#### Task instructions:
Output exactly the lines that run from the start of the records to the line with "orange dumbbell: [263,66,345,144]", counting both ends, and skip the pictures.

Top of Provided data

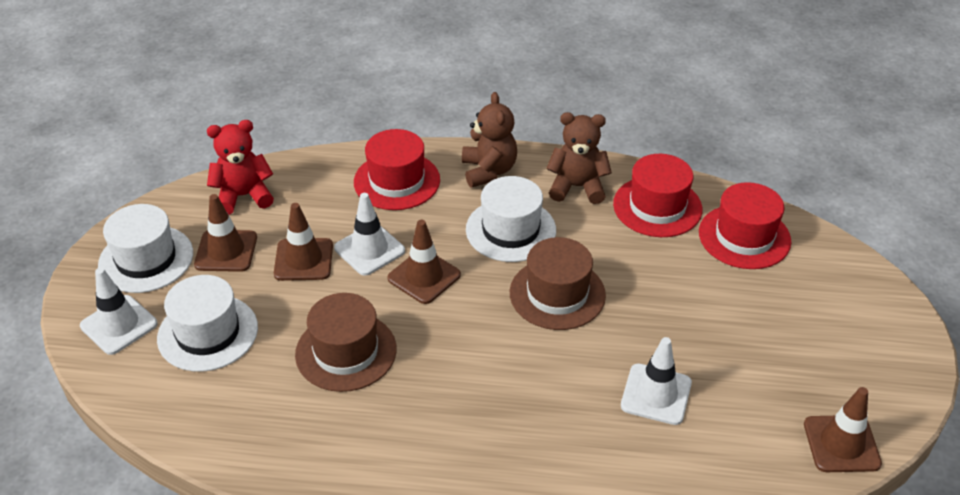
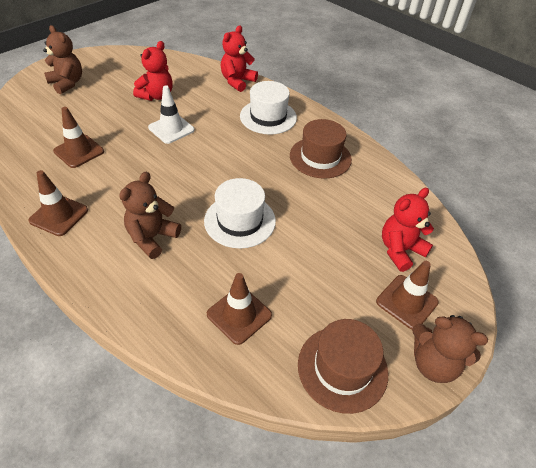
brown teddy bear: [462,92,517,188] [546,112,612,204] = 2 -> [43,25,82,94] [119,172,181,259] [412,315,488,383] = 3
red hat: [354,129,440,210] [613,154,703,237] [699,182,792,269] = 3 -> none = 0
red teddy bear: [207,120,274,215] = 1 -> [133,41,173,101] [221,25,258,92] [382,188,434,272] = 3
white hat: [98,204,193,293] [157,275,258,372] [466,176,556,262] = 3 -> [204,178,276,249] [240,81,297,135] = 2
white traffic cone: [80,268,158,355] [334,193,405,276] [621,337,692,425] = 3 -> [148,85,195,144] = 1

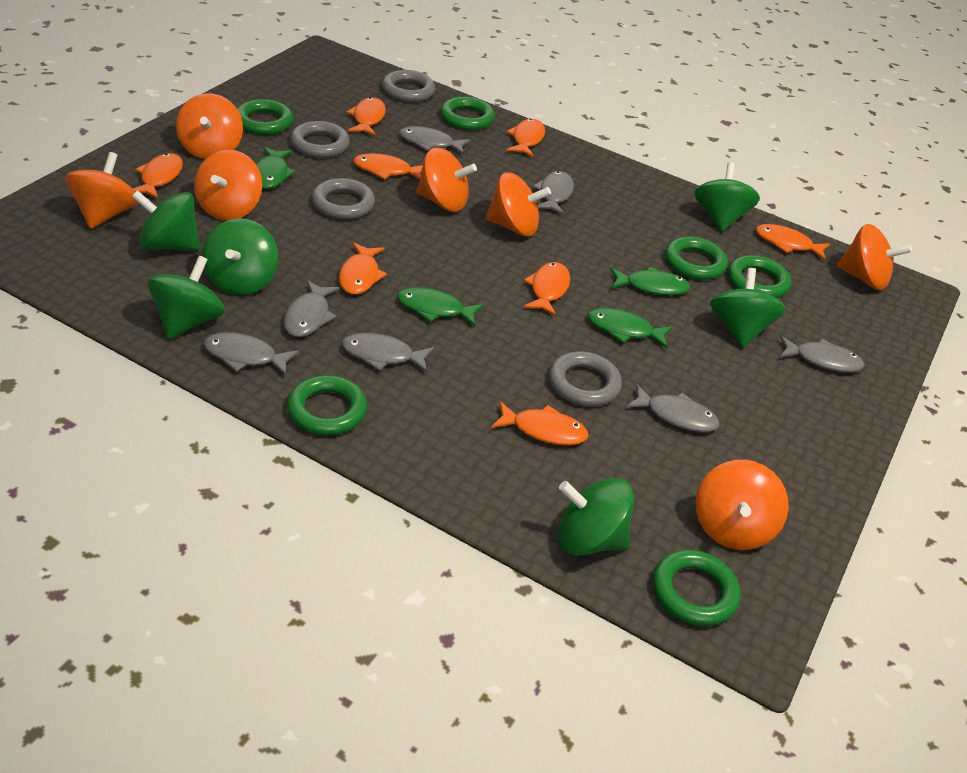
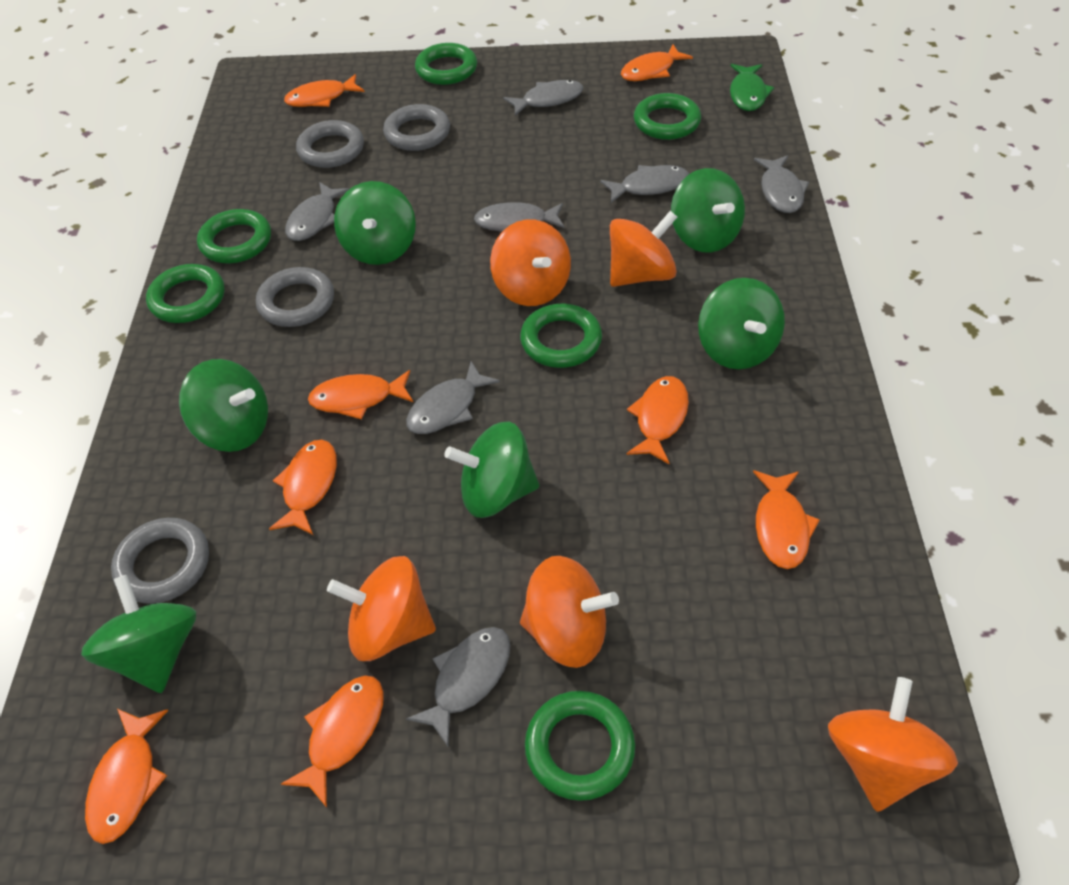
green fish: [256,147,296,189] [397,287,484,326] [588,308,672,348] [610,267,690,295] = 4 -> [730,64,774,111] = 1
orange spinning top: [65,152,138,229] [176,93,243,159] [194,150,262,220] [416,147,477,212] [486,172,551,237] [695,460,789,550] [837,224,912,290] = 7 -> [327,556,436,661] [490,219,571,306] [520,556,619,668] [610,211,677,287] [828,677,958,812] = 5

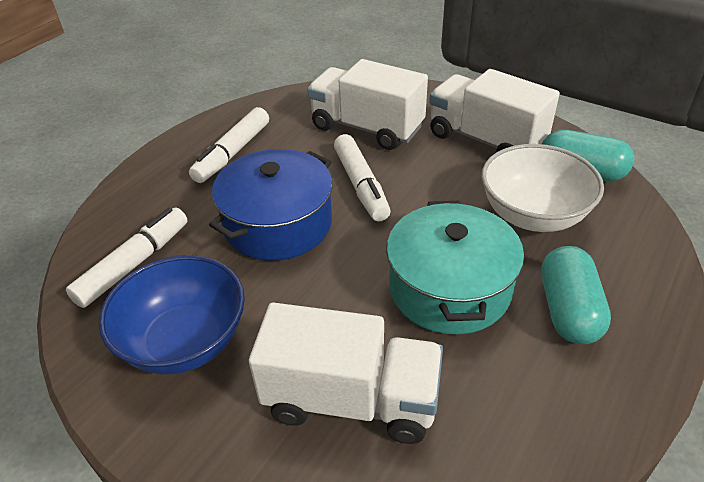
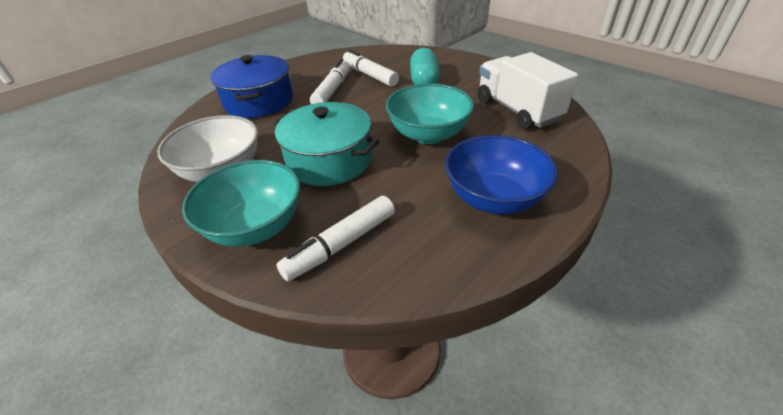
turquoise bowl: none = 0 -> [182,160,300,247] [386,83,474,144] = 2
turquoise capsule: [541,246,611,345] [542,130,634,181] = 2 -> [410,48,440,85] = 1
white truck: [249,302,443,444] [307,59,428,150] [429,69,560,152] = 3 -> [478,52,578,130] = 1

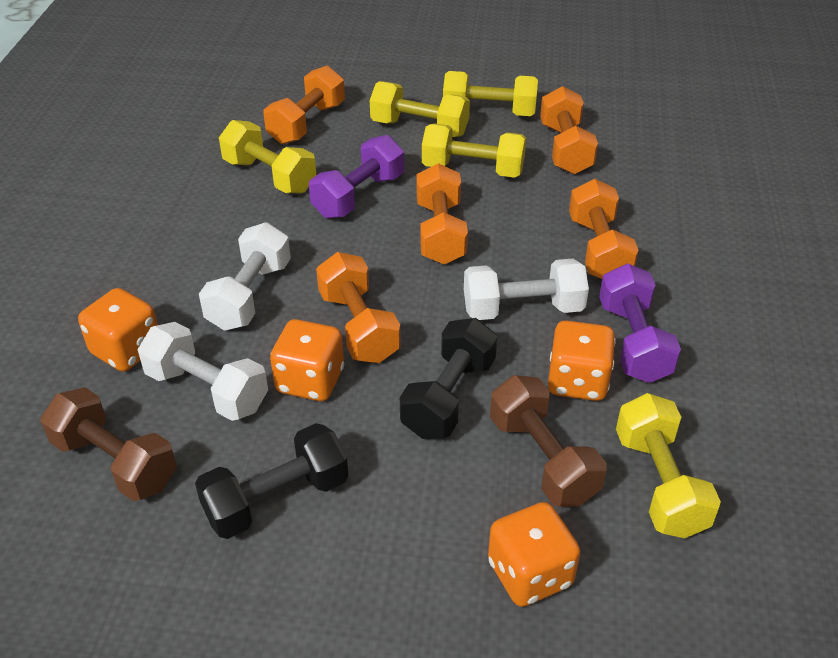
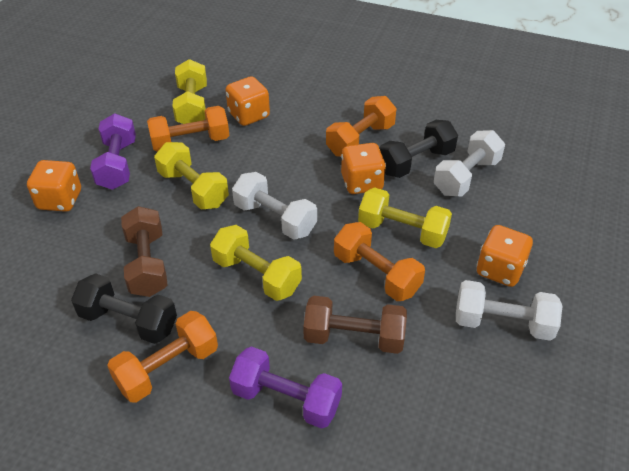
orange dumbbell: [263,66,345,144] [316,252,401,363] [417,163,468,264] [540,86,598,174] [569,179,639,279] = 5 -> [107,311,218,403] [147,106,229,152] [326,96,397,157] [334,222,425,301] = 4
yellow dumbbell: [219,120,316,193] [370,81,470,137] [422,124,526,178] [443,71,538,116] [616,393,721,538] = 5 -> [154,142,229,209] [172,59,207,124] [210,225,302,301] [358,187,452,248] = 4

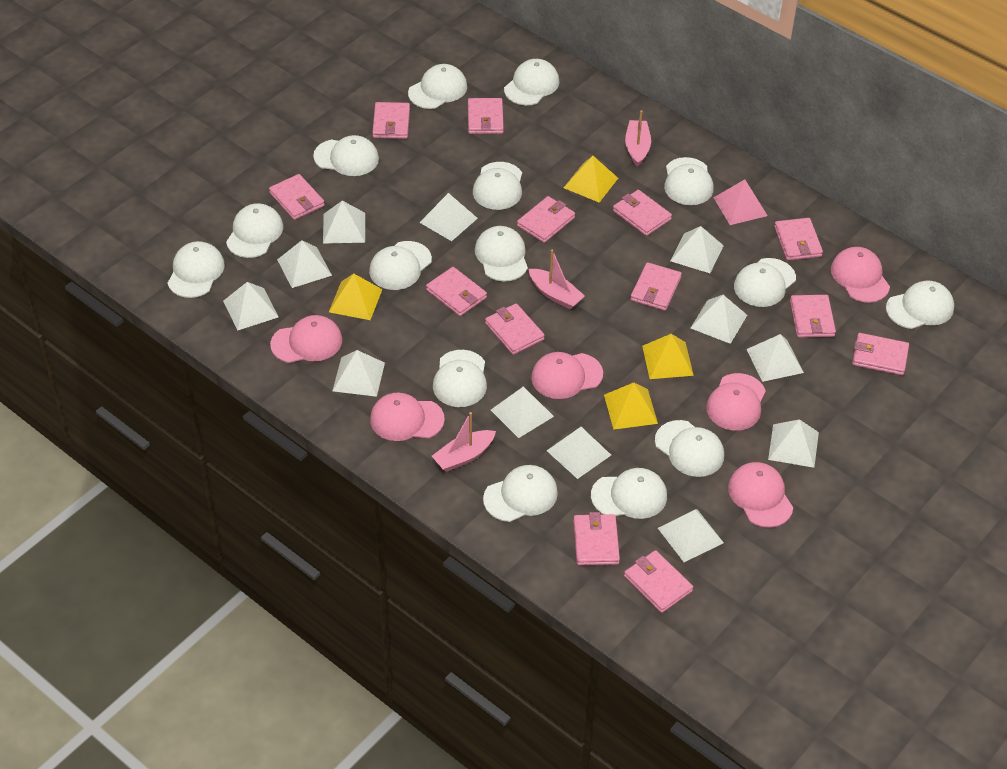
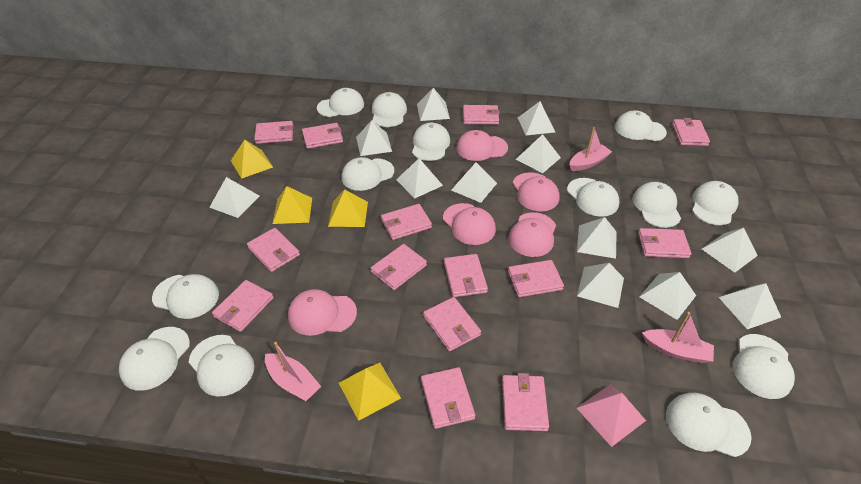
pink cap: [270,315,342,363] [370,392,445,441] [531,352,603,399] [706,373,766,430] [728,462,793,528] [831,247,890,303] = 6 -> [288,289,357,336] [443,203,496,245] [456,130,508,161] [508,212,556,257] [513,172,559,211] = 5
pink wallet: [269,174,325,220] [372,102,410,139] [426,267,487,316] [468,98,504,134] [485,304,545,355] [517,196,575,243] [573,512,620,565] [613,190,672,236] [624,550,693,613] [630,262,682,311] [774,218,823,260] [790,295,836,338] [852,333,909,375] = 13 -> [212,280,274,332] [247,228,300,272] [254,121,293,144] [302,123,343,149] [371,244,427,290] [381,204,432,240] [421,367,475,429] [423,297,481,352] [444,254,488,297] [463,105,500,125] [502,373,549,431] [508,260,564,297] [638,228,691,258] [672,118,710,146] = 14
white cap: [167,241,225,298] [226,203,283,258] [313,135,379,176] [369,241,432,290] [408,64,467,109] [433,350,487,407] [473,162,522,210] [475,226,528,281] [483,465,558,522] [504,59,559,105] [591,468,667,519] [655,420,724,477] [664,157,714,205] [734,258,796,307] [886,281,954,329] = 15 -> [119,327,190,391] [152,274,219,319] [189,335,254,397] [317,88,364,117] [341,157,394,191] [372,92,407,127] [412,123,450,161] [567,178,619,217] [615,110,667,141] [632,182,681,228] [666,393,752,457] [692,181,739,225] [733,334,795,399] = 13

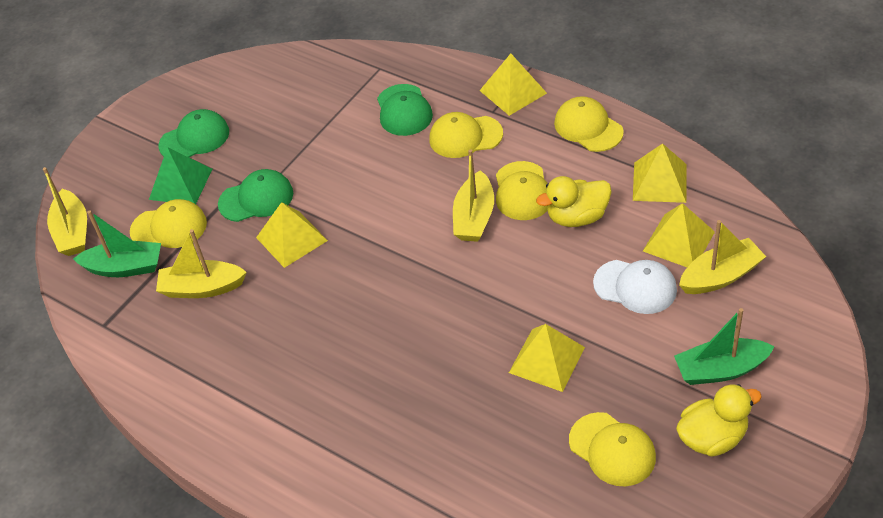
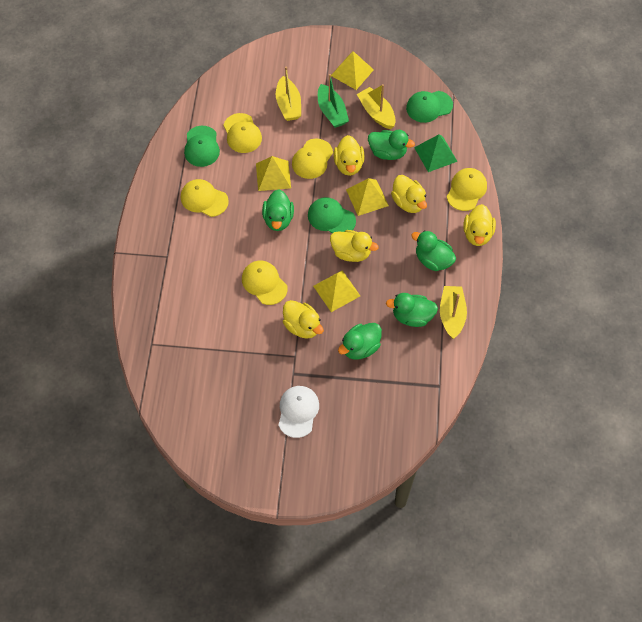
green boat: [73,211,161,277] [674,308,775,385] = 2 -> [318,74,349,128] = 1
green duck: none = 0 -> [262,189,294,231] [338,323,382,360] [368,130,415,160] [386,293,438,327] [411,230,456,271] = 5
yellow boat: [43,167,87,256] [156,229,247,298] [453,149,494,242] [679,220,766,294] = 4 -> [276,66,301,121] [357,84,396,129] [440,286,467,339] = 3
yellow duck: [536,176,612,227] [676,384,762,457] = 2 -> [283,300,324,339] [330,230,379,262] [334,135,364,176] [391,175,427,213] [463,204,496,246] = 5
yellow pyramid: [256,202,328,268] [479,54,547,116] [509,324,585,392] [633,143,687,203] [643,203,715,267] = 5 -> [256,156,291,191] [313,270,360,312] [331,51,374,90] [346,178,389,216] = 4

Bottom of Provided data

#### Worked solution:
brown teddy bear: [462,92,517,188] [546,112,612,204] = 2 -> [43,25,82,94] [119,172,181,259] [412,315,488,383] = 3
red hat: [354,129,440,210] [613,154,703,237] [699,182,792,269] = 3 -> none = 0
red teddy bear: [207,120,274,215] = 1 -> [133,41,173,101] [221,25,258,92] [382,188,434,272] = 3
white hat: [98,204,193,293] [157,275,258,372] [466,176,556,262] = 3 -> [204,178,276,249] [240,81,297,135] = 2
white traffic cone: [80,268,158,355] [334,193,405,276] [621,337,692,425] = 3 -> [148,85,195,144] = 1

green fish: [256,147,296,189] [397,287,484,326] [588,308,672,348] [610,267,690,295] = 4 -> [730,64,774,111] = 1
orange spinning top: [65,152,138,229] [176,93,243,159] [194,150,262,220] [416,147,477,212] [486,172,551,237] [695,460,789,550] [837,224,912,290] = 7 -> [327,556,436,661] [490,219,571,306] [520,556,619,668] [610,211,677,287] [828,677,958,812] = 5

turquoise bowl: none = 0 -> [182,160,300,247] [386,83,474,144] = 2
turquoise capsule: [541,246,611,345] [542,130,634,181] = 2 -> [410,48,440,85] = 1
white truck: [249,302,443,444] [307,59,428,150] [429,69,560,152] = 3 -> [478,52,578,130] = 1

orange dumbbell: [263,66,345,144] [316,252,401,363] [417,163,468,264] [540,86,598,174] [569,179,639,279] = 5 -> [107,311,218,403] [147,106,229,152] [326,96,397,157] [334,222,425,301] = 4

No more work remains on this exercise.